> **Task goal**
Retype exactly the lines from the line with "D4: diode (A" to the end of the data, keeping both boundary lines.

> **Materials provided**
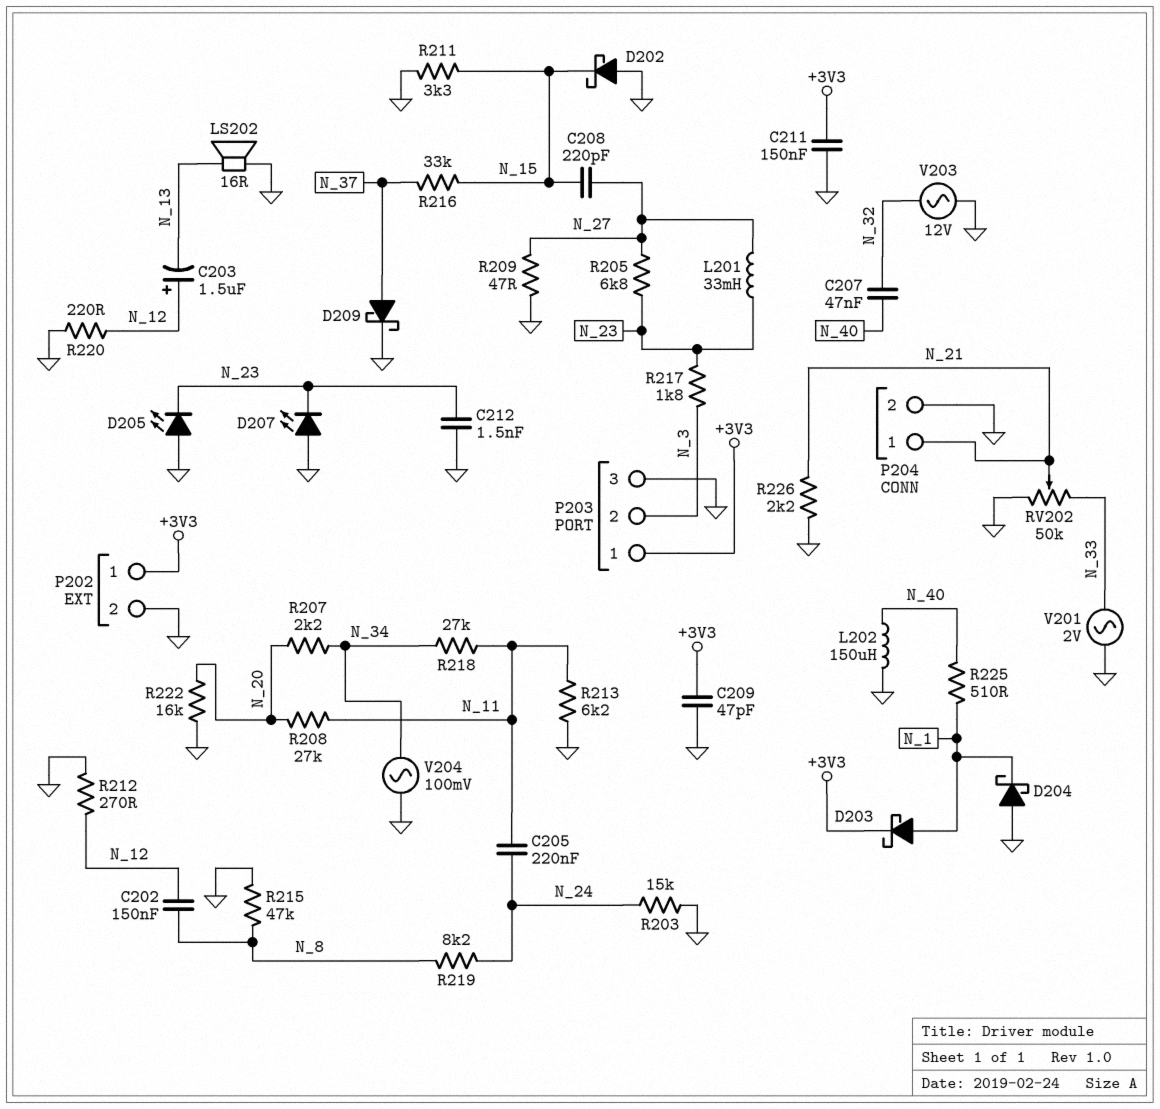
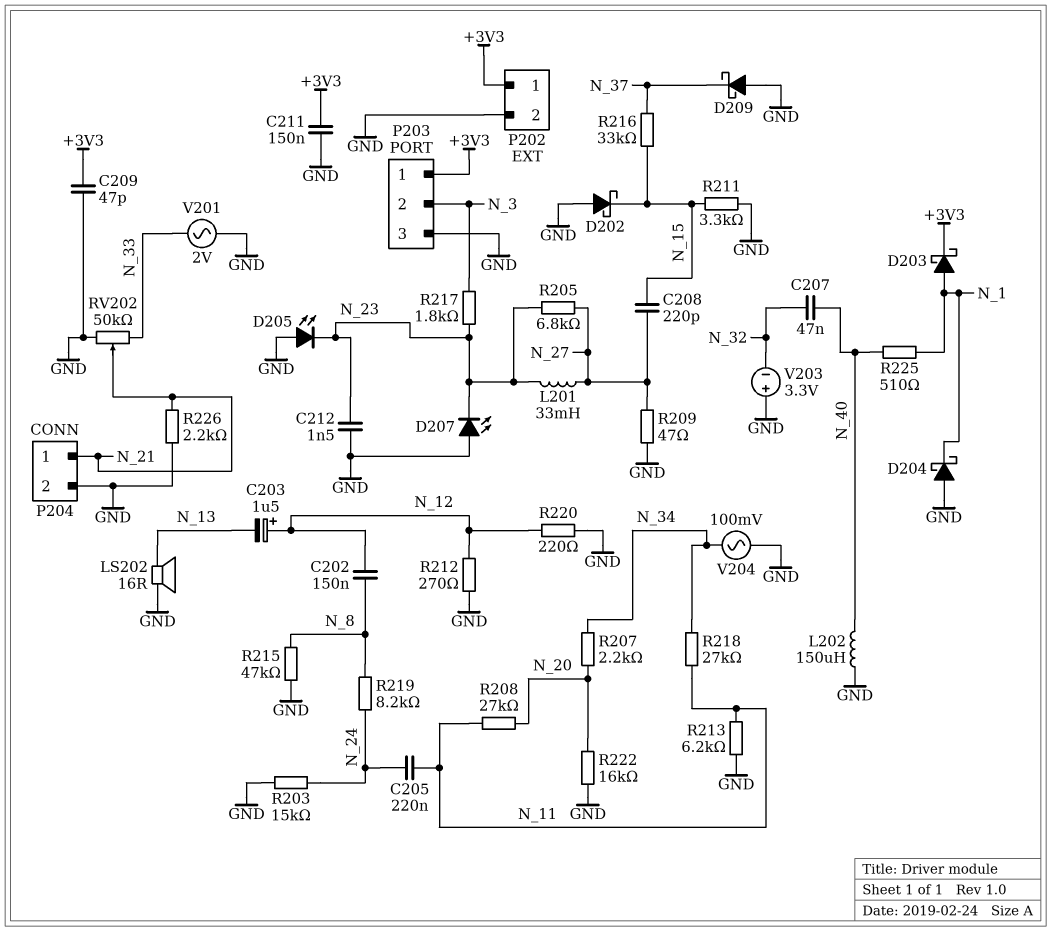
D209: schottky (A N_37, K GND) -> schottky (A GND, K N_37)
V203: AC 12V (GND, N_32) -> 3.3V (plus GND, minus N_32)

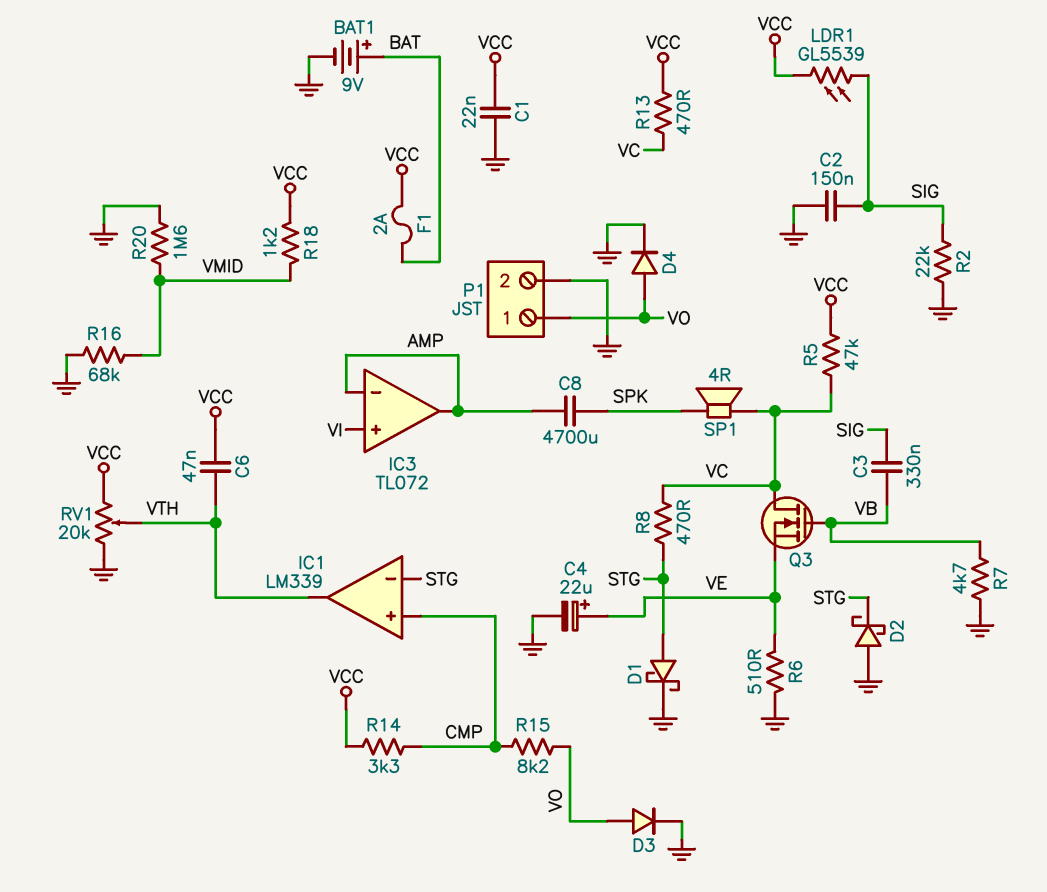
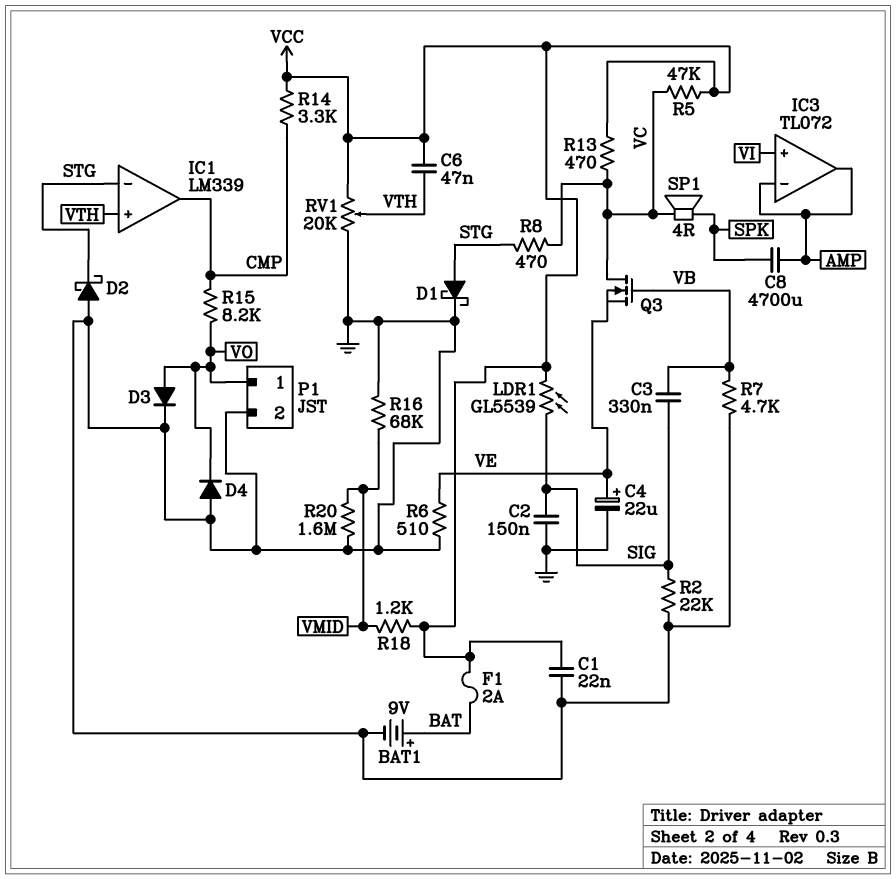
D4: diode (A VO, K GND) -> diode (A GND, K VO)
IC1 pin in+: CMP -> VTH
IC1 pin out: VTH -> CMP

> **Output for this exercise**
D4: diode (A VO, K GND) -> diode (A GND, K VO)
IC1 pin in+: CMP -> VTH
IC1 pin out: VTH -> CMP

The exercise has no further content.